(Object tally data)
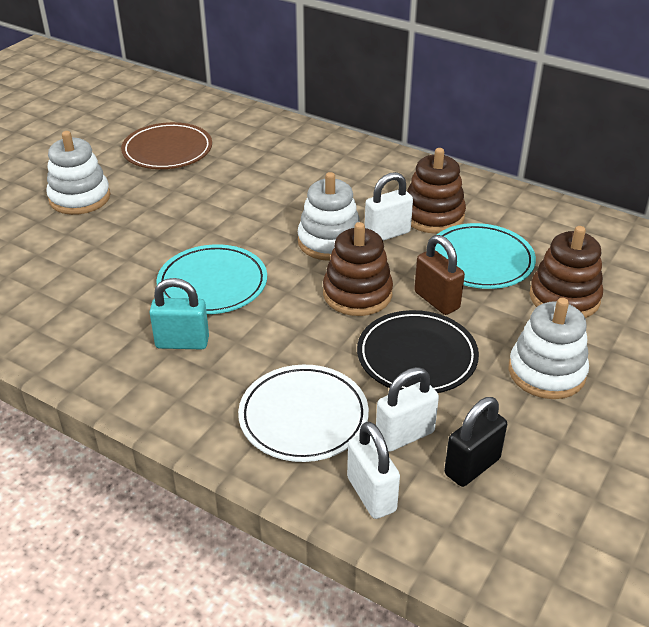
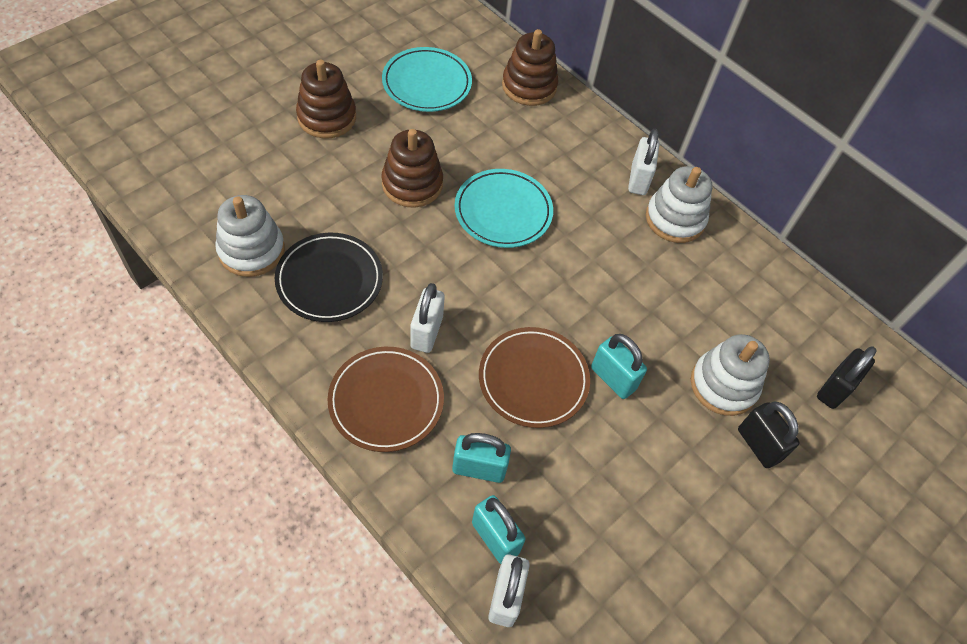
black padlock: [444,397,507,487] = 1 -> [738,401,800,468] [817,347,877,409] = 2
brown padlock: [414,235,465,315] = 1 -> none = 0
brown plate: [121,122,212,169] = 1 -> [327,347,444,452] [479,327,590,428] = 2
turquoise padlock: [149,278,209,349] = 1 -> [452,433,511,483] [472,495,526,564] [591,334,647,399] = 3
white plate: [238,365,369,462] = 1 -> none = 0

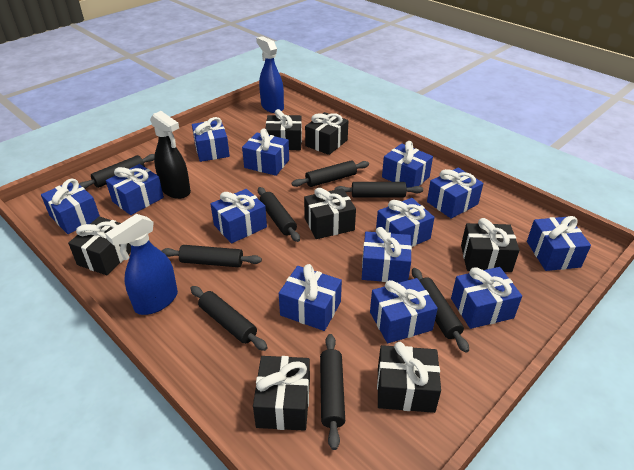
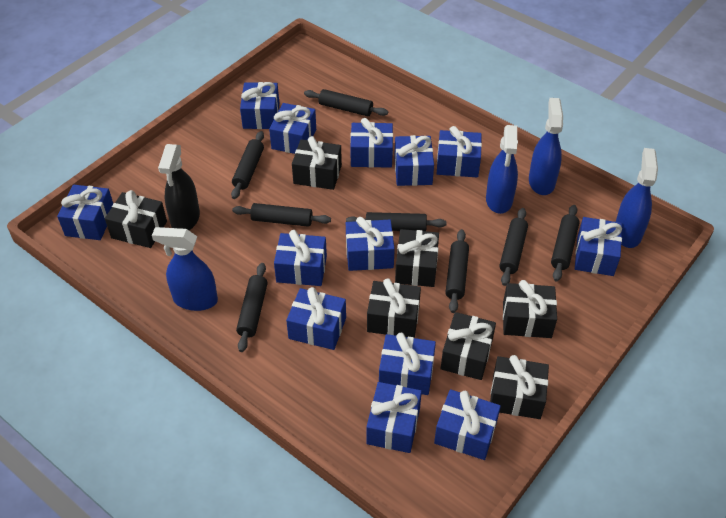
blue spray bottle: [105,214,178,315] [256,36,284,113] = 2 -> [152,227,218,311] [486,125,518,214] [529,98,563,195] [616,148,658,248] = 4

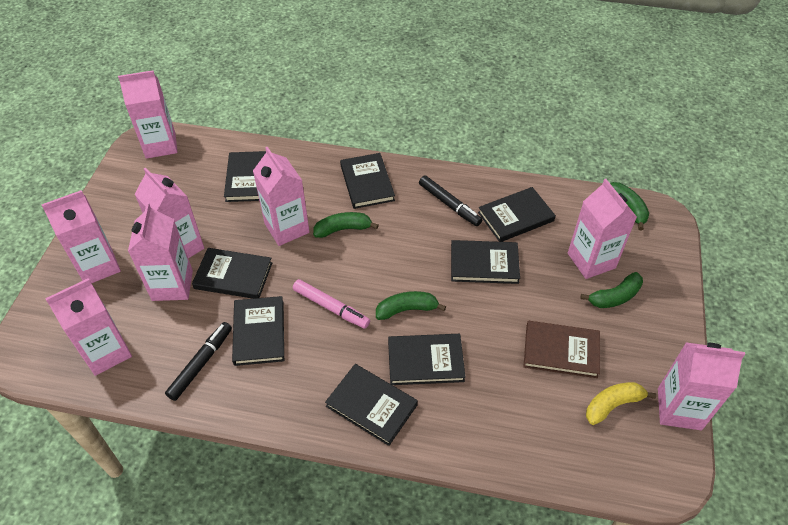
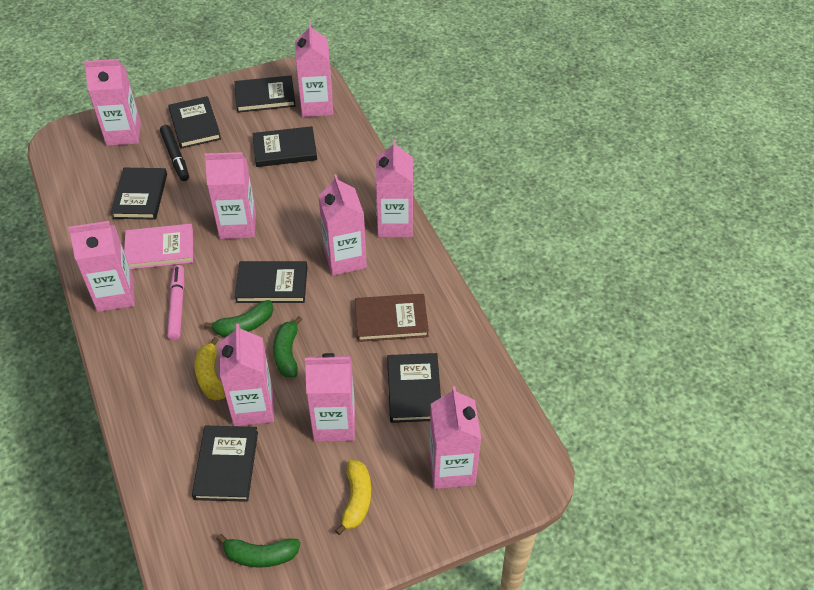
black book: [192,248,272,299] [224,151,266,202] [232,296,284,366] [325,364,418,446] [340,153,395,209] [388,334,465,385] [451,240,520,284] [478,187,556,242] = 8 -> [110,168,167,220] [168,96,221,149] [192,426,258,502] [234,75,296,113] [235,261,307,303] [253,126,317,167] [387,353,441,423] = 7
black marker: [165,322,232,401] [419,175,482,226] = 2 -> [160,125,189,181] = 1
green banana: [313,212,379,238] [376,291,446,320] [580,272,643,308] [610,182,649,231] = 4 -> [204,300,273,337] [217,534,301,568] [273,316,302,378] = 3
pink book: none = 0 -> [124,224,193,269] = 1
pink carton: [41,190,121,283] [45,278,132,376] [118,70,178,159] [128,203,193,301] [135,167,204,258] [253,147,310,246] [568,179,637,279] [658,342,745,430] = 8 -> [68,221,135,312] [84,59,141,146] [204,152,256,239] [220,324,274,426] [295,22,333,117] [305,353,355,442] [318,174,367,276] [376,140,413,237] [429,386,481,489] = 9
yellow banana: [586,382,656,425] = 1 -> [195,337,225,401] [335,460,371,535] = 2

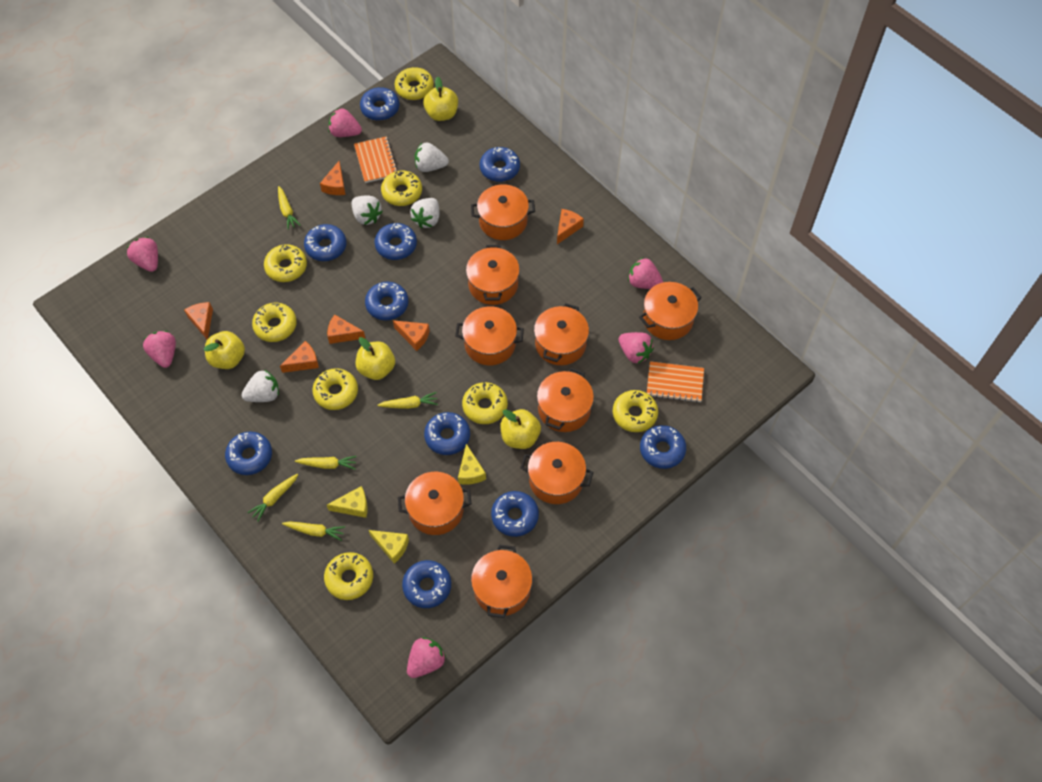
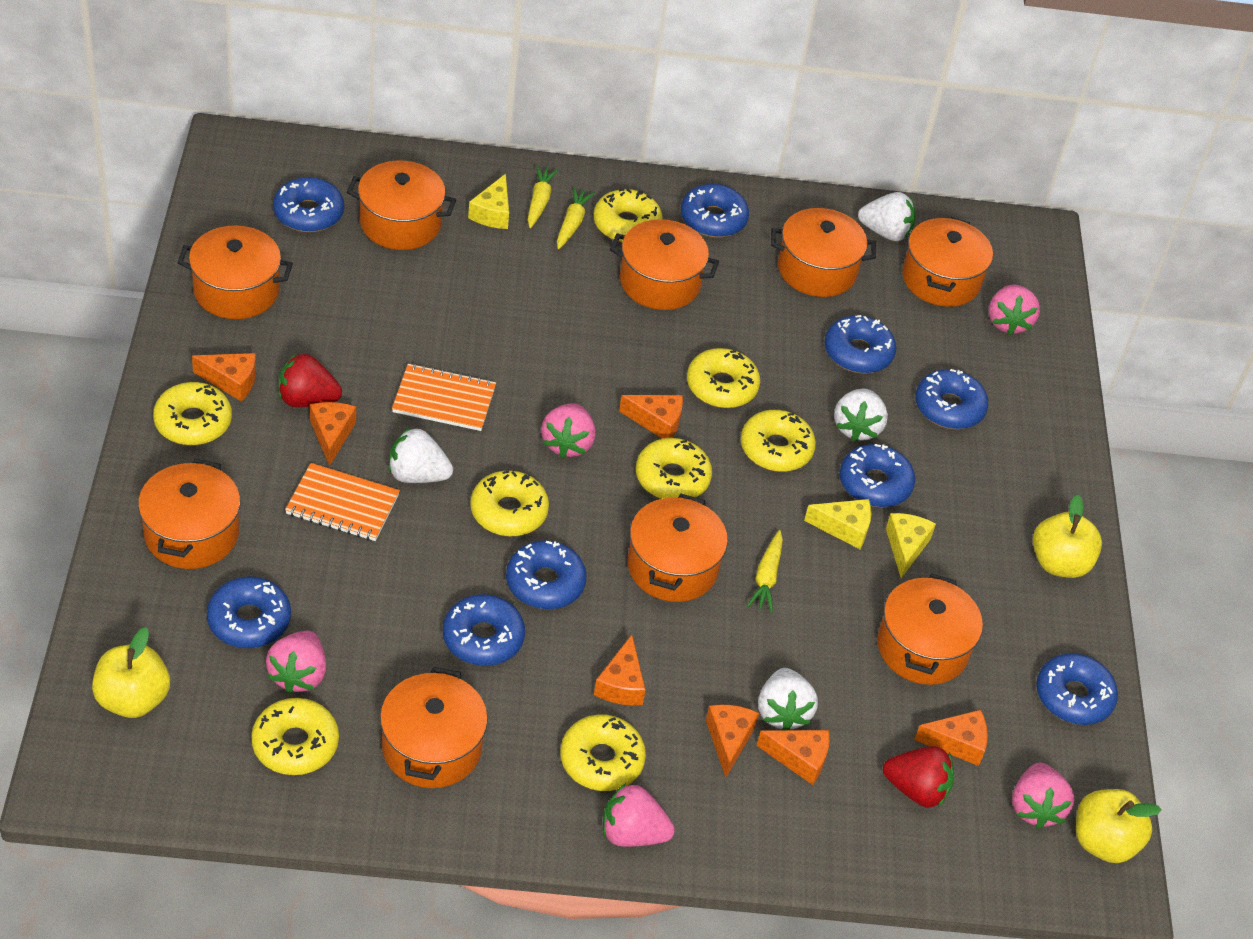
blue donut: [225,432,272,475] [304,224,346,261] [360,87,399,121] [365,281,409,320] [374,223,417,260] [402,560,451,608] [424,412,470,455] [480,147,520,182] [491,491,539,537] [640,425,686,469] = 10 -> [207,577,291,648] [273,177,344,232] [443,594,525,666] [506,540,587,609] [681,184,749,237] [825,315,896,374] [840,444,915,507] [915,369,988,429] [1036,653,1118,725] = 9
orange cheese: [184,302,213,339] [280,341,319,373] [320,161,346,195] [327,315,365,344] [393,320,430,351] [557,209,584,244] = 6 -> [192,353,256,401] [310,402,356,466] [594,635,646,706] [619,395,683,439] [706,705,759,778] [757,730,830,785] [914,710,988,766] = 7
pink strawberry: [127,237,158,272] [143,331,176,368] [329,108,362,137] [407,637,446,678] [619,332,654,364] [628,258,663,289] = 6 -> [266,631,326,694] [541,403,595,459] [603,783,675,847] [989,285,1040,335] [1012,762,1075,829] = 5
red strawberry: none = 0 -> [278,353,342,407] [883,746,954,808] = 2
yellow apple: [204,331,245,369] [356,337,395,380] [423,77,458,121] [500,409,541,449] = 4 -> [92,627,170,718] [1033,495,1102,578] [1076,789,1162,863] = 3
yellow carrot: [247,473,298,522] [278,186,301,230] [282,521,345,541] [295,456,357,470] [378,392,438,409] = 5 -> [528,165,558,228] [557,187,595,249] [747,530,783,613] = 3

▸ **What is needed**:
Copy out all the data exactly; skip the pictures.

▸ **Output for this task**:
black padlock: [444,397,507,487] = 1 -> [738,401,800,468] [817,347,877,409] = 2
brown padlock: [414,235,465,315] = 1 -> none = 0
brown plate: [121,122,212,169] = 1 -> [327,347,444,452] [479,327,590,428] = 2
turquoise padlock: [149,278,209,349] = 1 -> [452,433,511,483] [472,495,526,564] [591,334,647,399] = 3
white plate: [238,365,369,462] = 1 -> none = 0

blue spray bottle: [105,214,178,315] [256,36,284,113] = 2 -> [152,227,218,311] [486,125,518,214] [529,98,563,195] [616,148,658,248] = 4

black book: [192,248,272,299] [224,151,266,202] [232,296,284,366] [325,364,418,446] [340,153,395,209] [388,334,465,385] [451,240,520,284] [478,187,556,242] = 8 -> [110,168,167,220] [168,96,221,149] [192,426,258,502] [234,75,296,113] [235,261,307,303] [253,126,317,167] [387,353,441,423] = 7
black marker: [165,322,232,401] [419,175,482,226] = 2 -> [160,125,189,181] = 1
green banana: [313,212,379,238] [376,291,446,320] [580,272,643,308] [610,182,649,231] = 4 -> [204,300,273,337] [217,534,301,568] [273,316,302,378] = 3
pink book: none = 0 -> [124,224,193,269] = 1
pink carton: [41,190,121,283] [45,278,132,376] [118,70,178,159] [128,203,193,301] [135,167,204,258] [253,147,310,246] [568,179,637,279] [658,342,745,430] = 8 -> [68,221,135,312] [84,59,141,146] [204,152,256,239] [220,324,274,426] [295,22,333,117] [305,353,355,442] [318,174,367,276] [376,140,413,237] [429,386,481,489] = 9
yellow banana: [586,382,656,425] = 1 -> [195,337,225,401] [335,460,371,535] = 2

blue donut: [225,432,272,475] [304,224,346,261] [360,87,399,121] [365,281,409,320] [374,223,417,260] [402,560,451,608] [424,412,470,455] [480,147,520,182] [491,491,539,537] [640,425,686,469] = 10 -> [207,577,291,648] [273,177,344,232] [443,594,525,666] [506,540,587,609] [681,184,749,237] [825,315,896,374] [840,444,915,507] [915,369,988,429] [1036,653,1118,725] = 9
orange cheese: [184,302,213,339] [280,341,319,373] [320,161,346,195] [327,315,365,344] [393,320,430,351] [557,209,584,244] = 6 -> [192,353,256,401] [310,402,356,466] [594,635,646,706] [619,395,683,439] [706,705,759,778] [757,730,830,785] [914,710,988,766] = 7
pink strawberry: [127,237,158,272] [143,331,176,368] [329,108,362,137] [407,637,446,678] [619,332,654,364] [628,258,663,289] = 6 -> [266,631,326,694] [541,403,595,459] [603,783,675,847] [989,285,1040,335] [1012,762,1075,829] = 5
red strawberry: none = 0 -> [278,353,342,407] [883,746,954,808] = 2
yellow apple: [204,331,245,369] [356,337,395,380] [423,77,458,121] [500,409,541,449] = 4 -> [92,627,170,718] [1033,495,1102,578] [1076,789,1162,863] = 3
yellow carrot: [247,473,298,522] [278,186,301,230] [282,521,345,541] [295,456,357,470] [378,392,438,409] = 5 -> [528,165,558,228] [557,187,595,249] [747,530,783,613] = 3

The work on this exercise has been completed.